Stored data entries:
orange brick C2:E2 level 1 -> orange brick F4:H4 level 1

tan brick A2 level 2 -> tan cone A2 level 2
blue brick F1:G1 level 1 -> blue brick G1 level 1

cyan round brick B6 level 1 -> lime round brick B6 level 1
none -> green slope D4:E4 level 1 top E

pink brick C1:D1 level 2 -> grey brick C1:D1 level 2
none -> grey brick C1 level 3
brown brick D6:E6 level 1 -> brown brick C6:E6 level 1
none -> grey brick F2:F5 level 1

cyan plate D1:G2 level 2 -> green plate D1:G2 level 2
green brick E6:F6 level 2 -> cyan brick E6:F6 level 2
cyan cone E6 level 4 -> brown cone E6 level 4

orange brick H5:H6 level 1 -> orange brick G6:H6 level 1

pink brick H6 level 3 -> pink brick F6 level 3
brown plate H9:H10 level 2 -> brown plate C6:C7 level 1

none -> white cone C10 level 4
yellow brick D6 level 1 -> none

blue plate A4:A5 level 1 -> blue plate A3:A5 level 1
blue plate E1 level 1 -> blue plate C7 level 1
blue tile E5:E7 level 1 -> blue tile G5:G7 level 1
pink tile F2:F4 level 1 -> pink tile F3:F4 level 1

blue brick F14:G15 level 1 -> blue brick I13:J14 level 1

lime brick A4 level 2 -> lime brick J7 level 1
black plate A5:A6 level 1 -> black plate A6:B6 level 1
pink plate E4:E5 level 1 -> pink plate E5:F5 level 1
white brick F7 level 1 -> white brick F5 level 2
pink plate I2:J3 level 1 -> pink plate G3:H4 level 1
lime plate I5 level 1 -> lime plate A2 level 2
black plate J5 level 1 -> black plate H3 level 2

* TRY IT: Write out all the records above one more time, exactly.

* ANSWER BOX:
orange brick C2:E2 level 1 -> orange brick F4:H4 level 1

tan brick A2 level 2 -> tan cone A2 level 2
blue brick F1:G1 level 1 -> blue brick G1 level 1

cyan round brick B6 level 1 -> lime round brick B6 level 1
none -> green slope D4:E4 level 1 top E

pink brick C1:D1 level 2 -> grey brick C1:D1 level 2
none -> grey brick C1 level 3
brown brick D6:E6 level 1 -> brown brick C6:E6 level 1
none -> grey brick F2:F5 level 1

cyan plate D1:G2 level 2 -> green plate D1:G2 level 2
green brick E6:F6 level 2 -> cyan brick E6:F6 level 2
cyan cone E6 level 4 -> brown cone E6 level 4

orange brick H5:H6 level 1 -> orange brick G6:H6 level 1

pink brick H6 level 3 -> pink brick F6 level 3
brown plate H9:H10 level 2 -> brown plate C6:C7 level 1

none -> white cone C10 level 4
yellow brick D6 level 1 -> none

blue plate A4:A5 level 1 -> blue plate A3:A5 level 1
blue plate E1 level 1 -> blue plate C7 level 1
blue tile E5:E7 level 1 -> blue tile G5:G7 level 1
pink tile F2:F4 level 1 -> pink tile F3:F4 level 1

blue brick F14:G15 level 1 -> blue brick I13:J14 level 1

lime brick A4 level 2 -> lime brick J7 level 1
black plate A5:A6 level 1 -> black plate A6:B6 level 1
pink plate E4:E5 level 1 -> pink plate E5:F5 level 1
white brick F7 level 1 -> white brick F5 level 2
pink plate I2:J3 level 1 -> pink plate G3:H4 level 1
lime plate I5 level 1 -> lime plate A2 level 2
black plate J5 level 1 -> black plate H3 level 2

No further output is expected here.